BEGIN Record excerpts

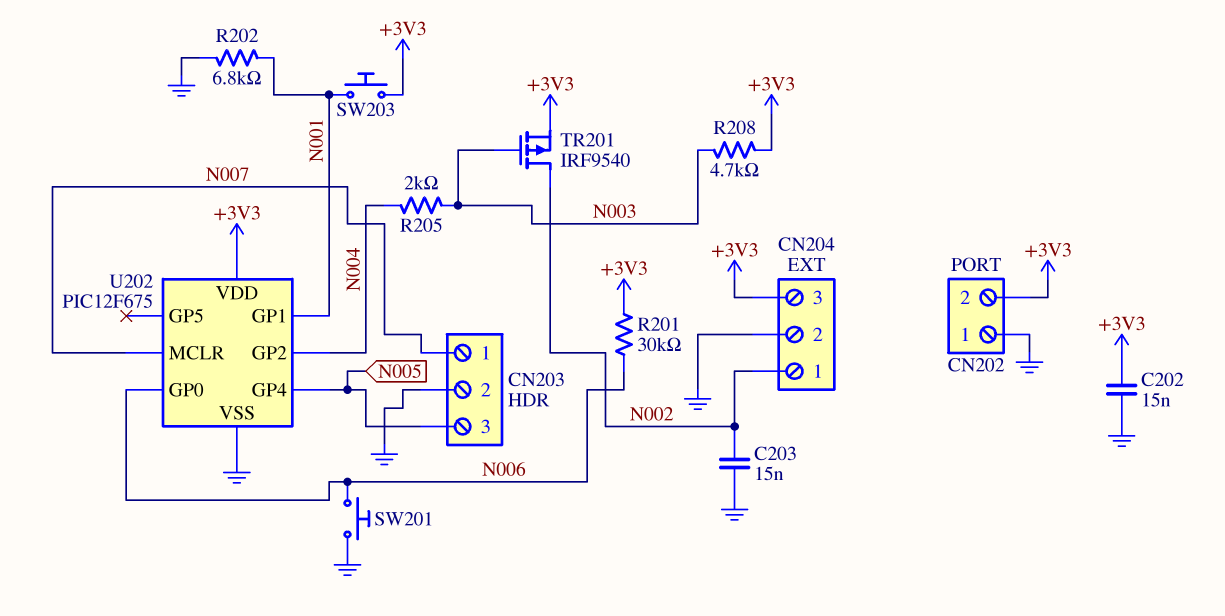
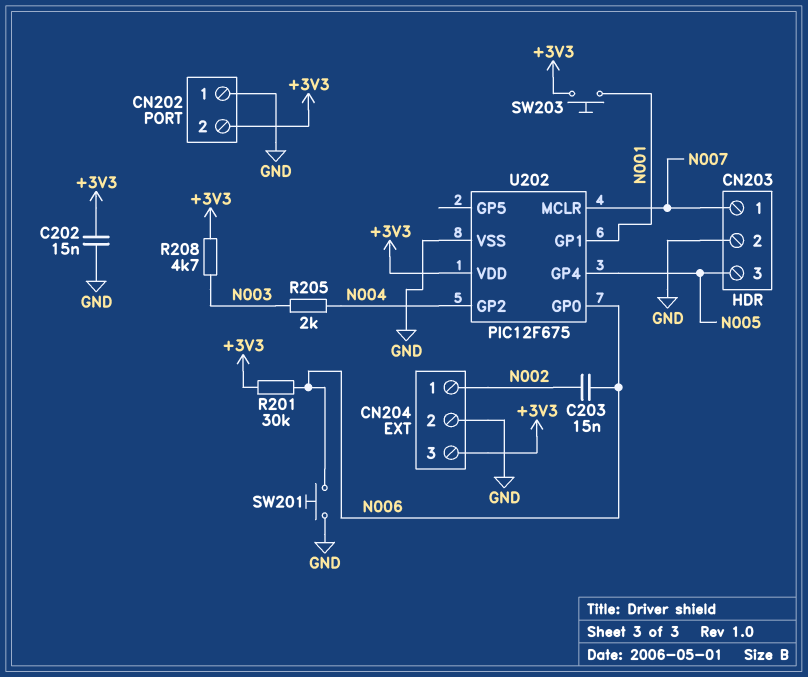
C203: 15nF (GND, N002) -> 15nF (N002, N006)
R202: 6.8k (GND, N001) -> none
TR201: PMOS IRF9540 (G N003, D N002, S +3V3) -> none

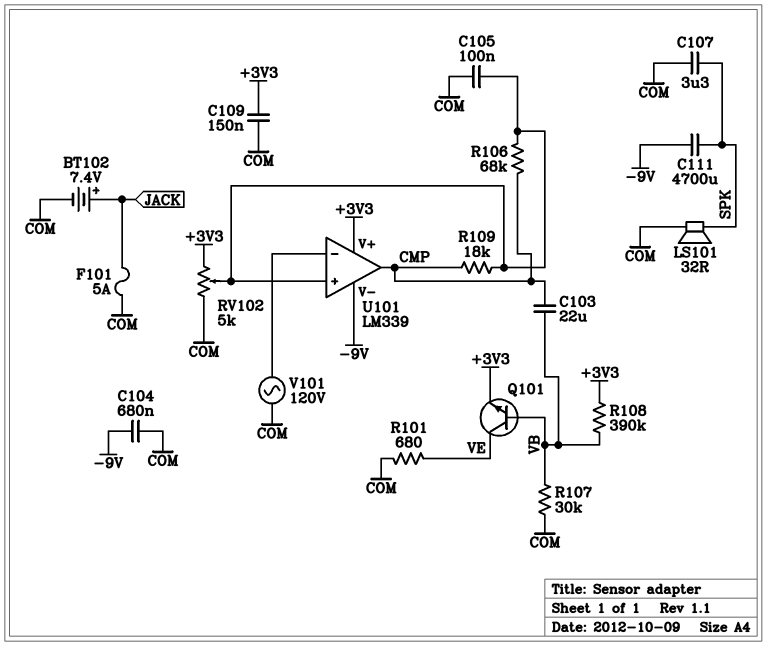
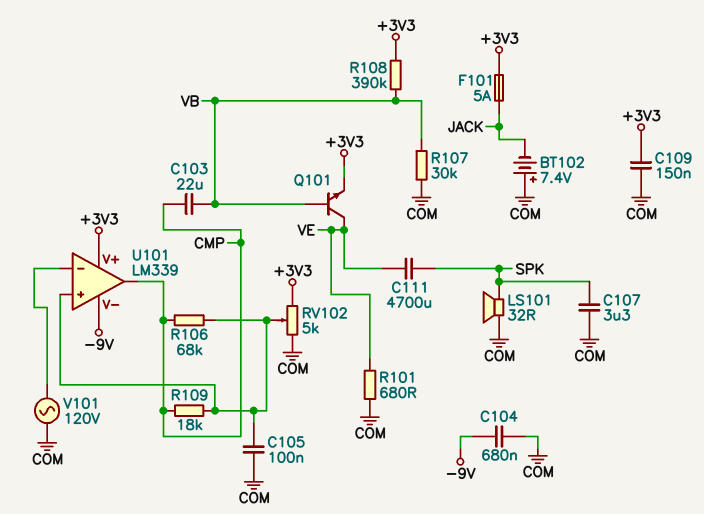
BT102: 7.4V (plus JACK, minus COM) -> 7.4V (plus COM, minus JACK)
C111: 4700uF (-9V, SPK) -> 4700uF (SPK, VE)
F101: 5A (COM, JACK) -> 5A (+3V3, JACK)

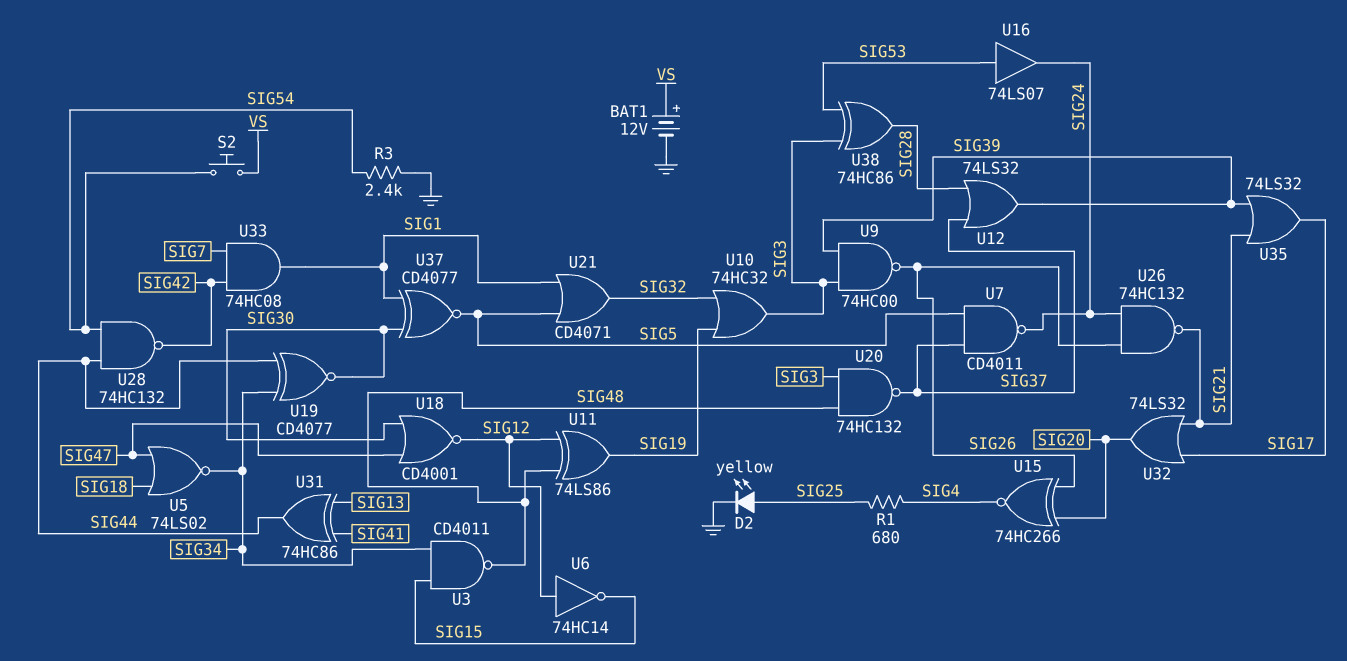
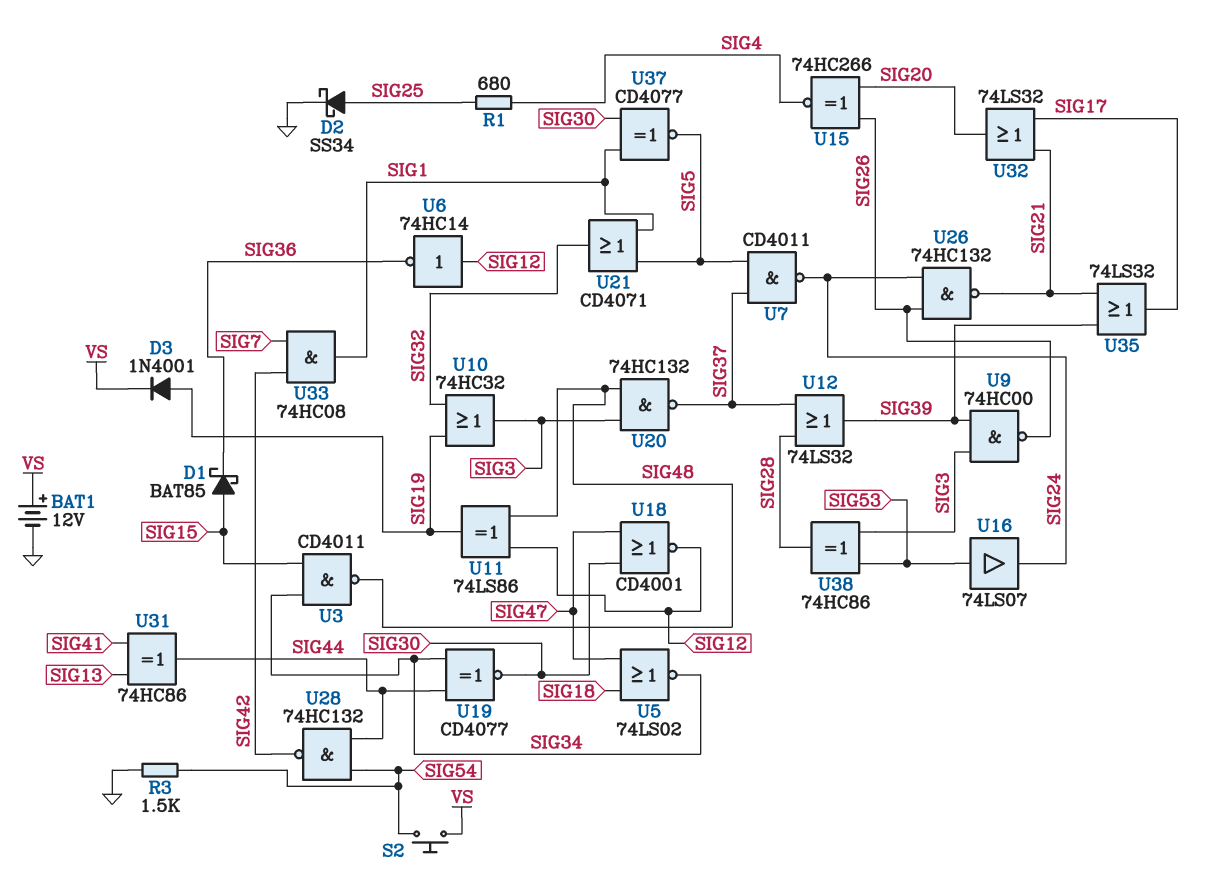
D1: none -> schottky BAT85 (A SIG15, K SIG36)
D2: LED yellow (A SIG25, K GND) -> schottky SS34 (A SIG25, K GND)
D3: none -> diode 1N4001 (A SIG19, K VS)
R3: 2.4k (GND, SIG54) -> 1.5k (GND, SIG54)
U6: NOT 74HC14 (in SIG12, out SIG15) -> NOT 74HC14 (in SIG12, out SIG36)

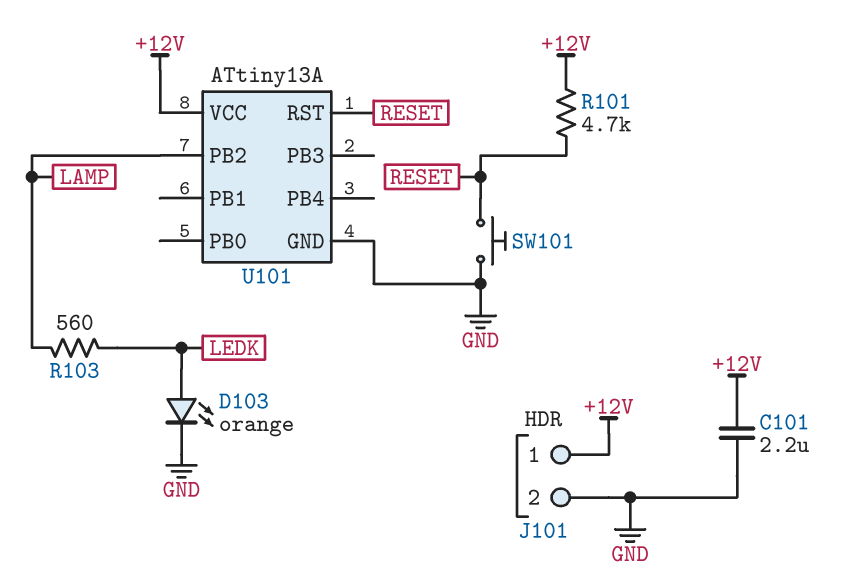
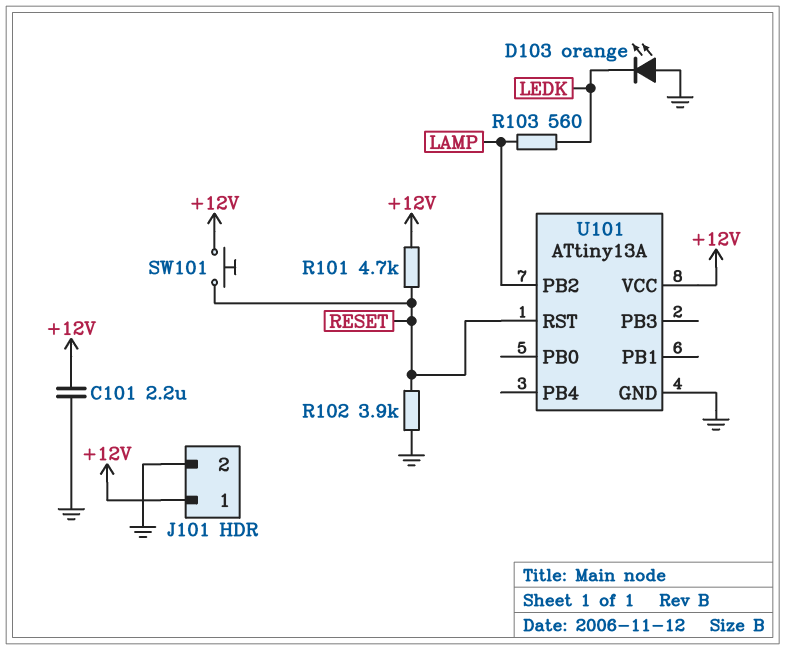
D103: LED orange (A LEDK, K GND) -> LED orange (A GND, K LEDK)
R102: none -> 3.9k (GND, RESET)
SW101: button (GND, RESET) -> button (+12V, RESET)

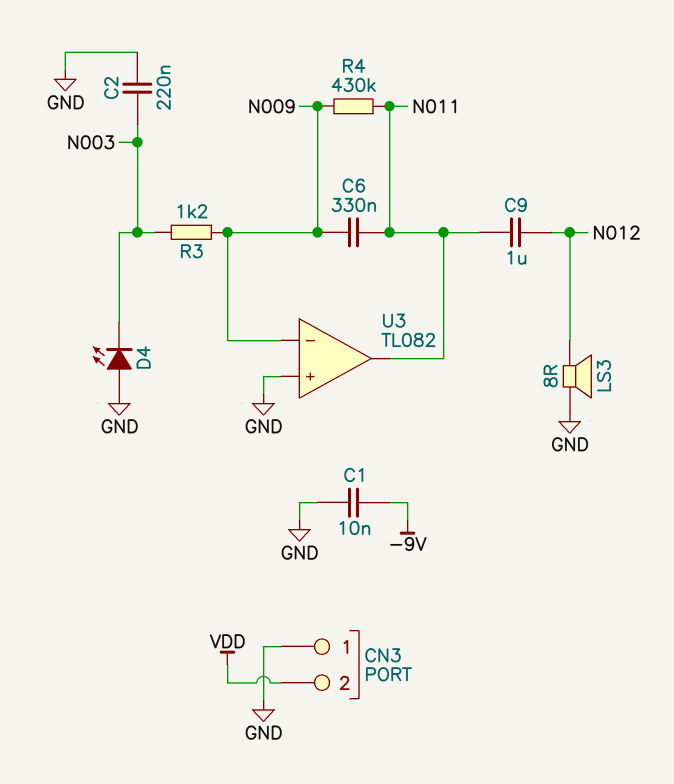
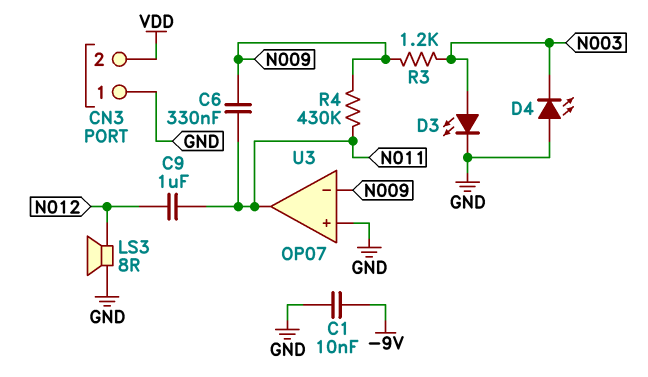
C2: 220nF (GND, N003) -> none
D3: none -> LED (A N003, K GND)
U3: TL082 -> OP07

END Record excerpts

Description of the task: Only the lines from the one containing "SW101: button (GND, RESET)" through the last line of the entries should be transcribed, exactly and with no pictures.

Solution for this exercise:
SW101: button (GND, RESET) -> button (+12V, RESET)

C2: 220nF (GND, N003) -> none
D3: none -> LED (A N003, K GND)
U3: TL082 -> OP07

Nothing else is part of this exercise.